* THE DATA *
Start of Block

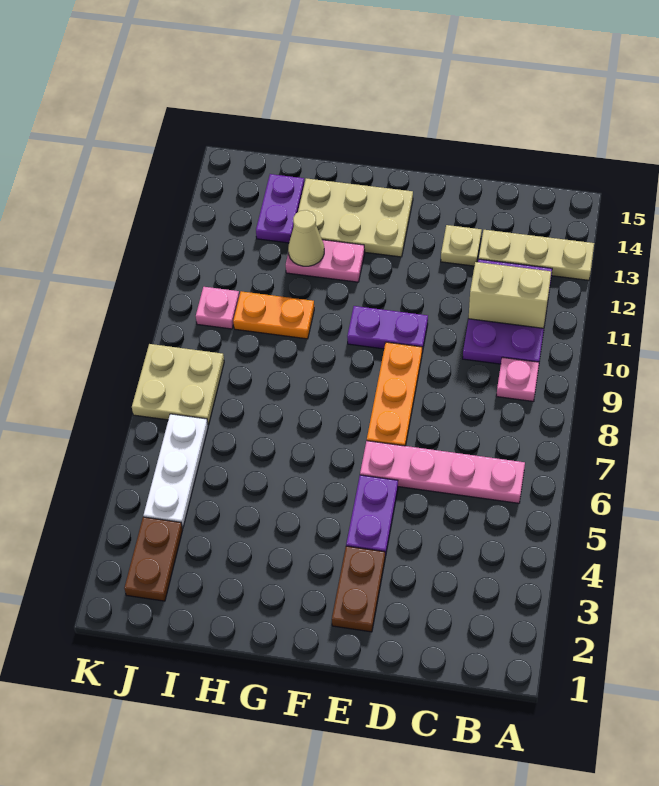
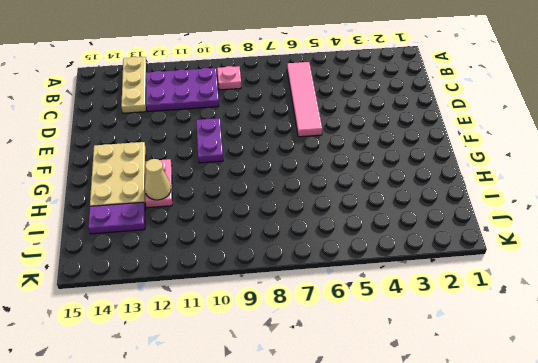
pink tile B6:E6 level 1 -> pink plate B6:E6 level 1
none -> tan plate D13 level 1
none -> brown plate E2:E3 level 1
none -> purple plate E4:E5 level 1

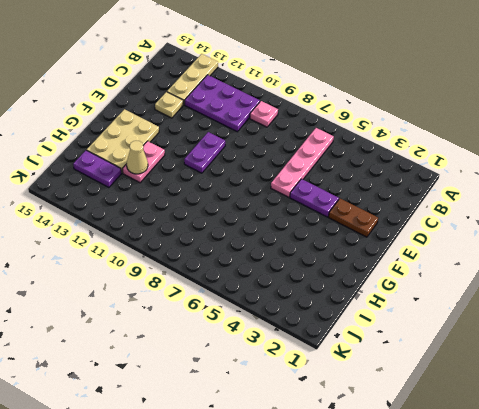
none -> orange plate E7:E9 level 1
none -> orange plate H10:I10 level 1
none -> brown plate J2:J3 level 1

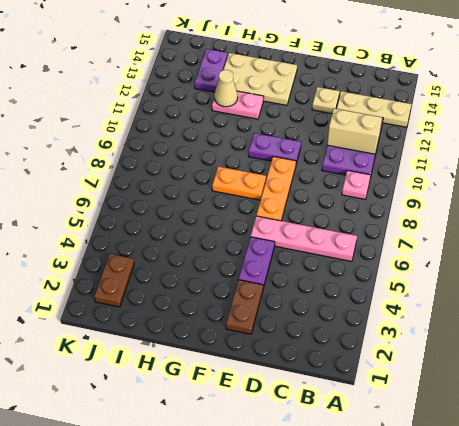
orange plate F8:G8 level 1 -> orange plate H10:I10 level 1
none -> white plate J4:J6 level 1
none -> tan plate J7:K8 level 1
none -> pink plate J10 level 1

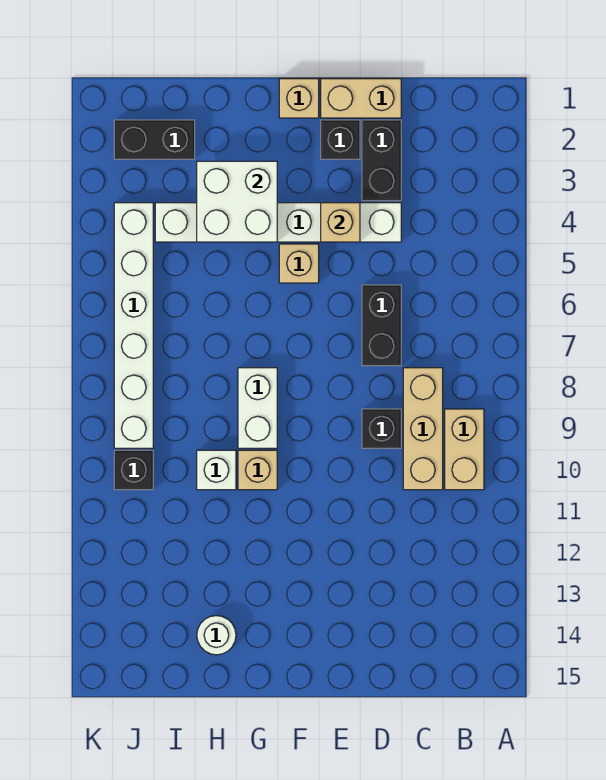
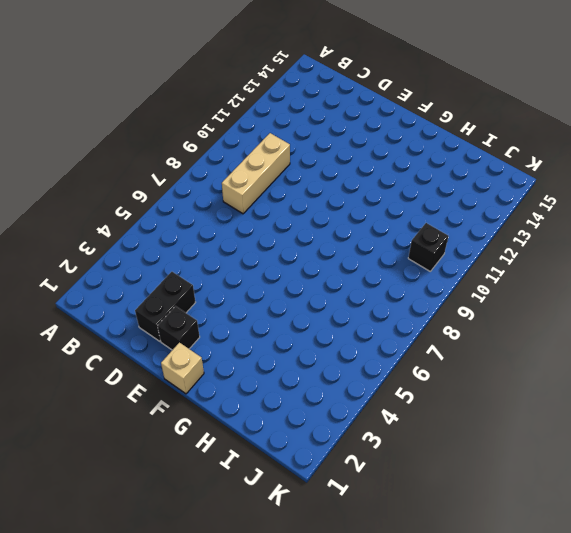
none -> tan brick B9:B10 level 1
none -> tan brick D1:E1 level 1
none -> white brick D4:I4 level 1

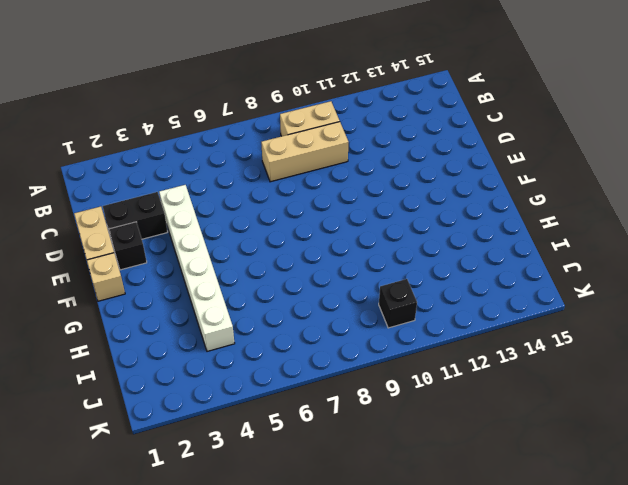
none -> black brick D6:D7 level 1
none -> black brick D9 level 1
none -> tan brick F5 level 1

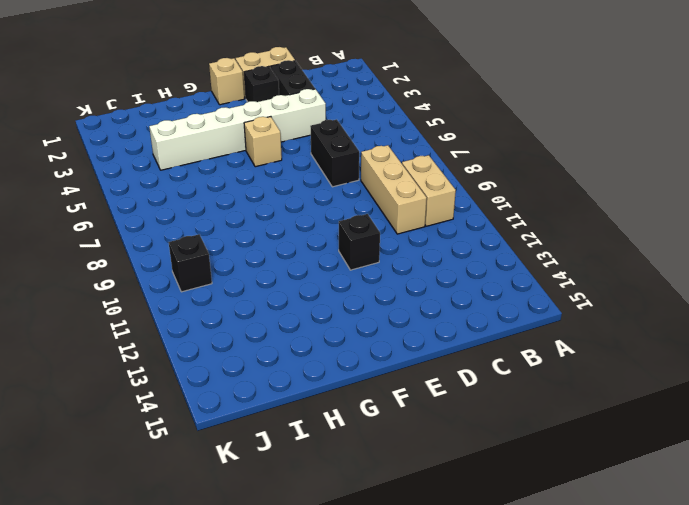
black brick E11 level 1 -> black brick D9 level 1
none -> white brick G8:G9 level 1
none -> tan brick G10 level 1
none -> white brick H10 level 1

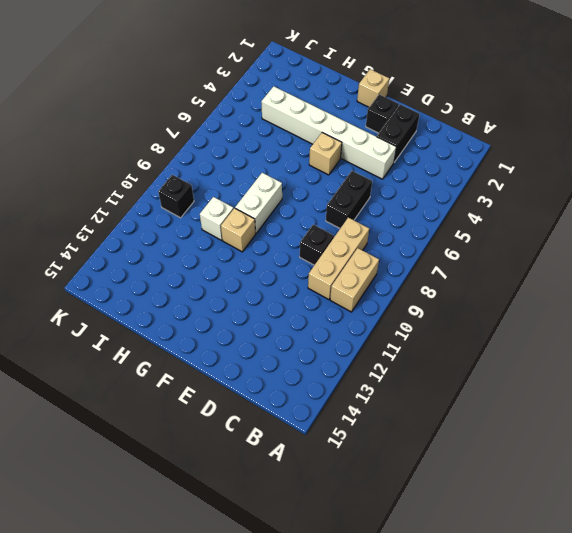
none -> tan brick D1:E1 level 1
none -> white round brick H14 level 1
none -> black brick I2:J2 level 1

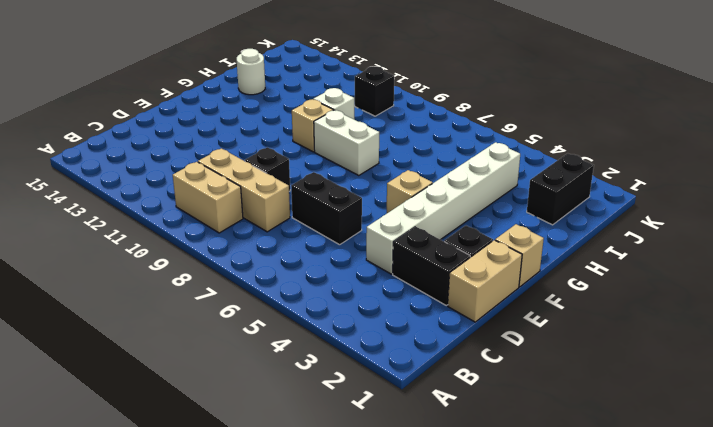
none -> white brick J4:J9 level 1
none -> tan brick E4 level 2
none -> white brick G3:H4 level 2

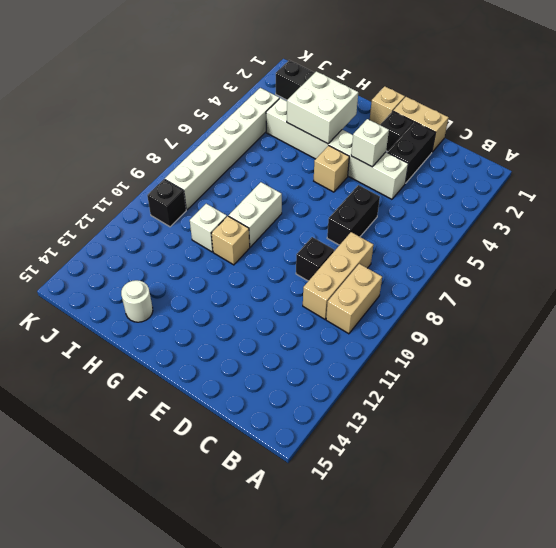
white brick E4 level 2 -> tan brick E4 level 2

End of Block

* INSTRUCTIONS TO FOLLOW *
Take the line containing "none -> tan brick B9:B10 level 1" and every line after it up to the end of the entries, and quote them exactly. Both ends count; the pictures do not.

* EXERCISE ANSWER *
none -> tan brick B9:B10 level 1
none -> tan brick D1:E1 level 1
none -> white brick D4:I4 level 1

none -> black brick D6:D7 level 1
none -> black brick D9 level 1
none -> tan brick F5 level 1

black brick E11 level 1 -> black brick D9 level 1
none -> white brick G8:G9 level 1
none -> tan brick G10 level 1
none -> white brick H10 level 1

none -> tan brick D1:E1 level 1
none -> white round brick H14 level 1
none -> black brick I2:J2 level 1

none -> white brick J4:J9 level 1
none -> tan brick E4 level 2
none -> white brick G3:H4 level 2

white brick E4 level 2 -> tan brick E4 level 2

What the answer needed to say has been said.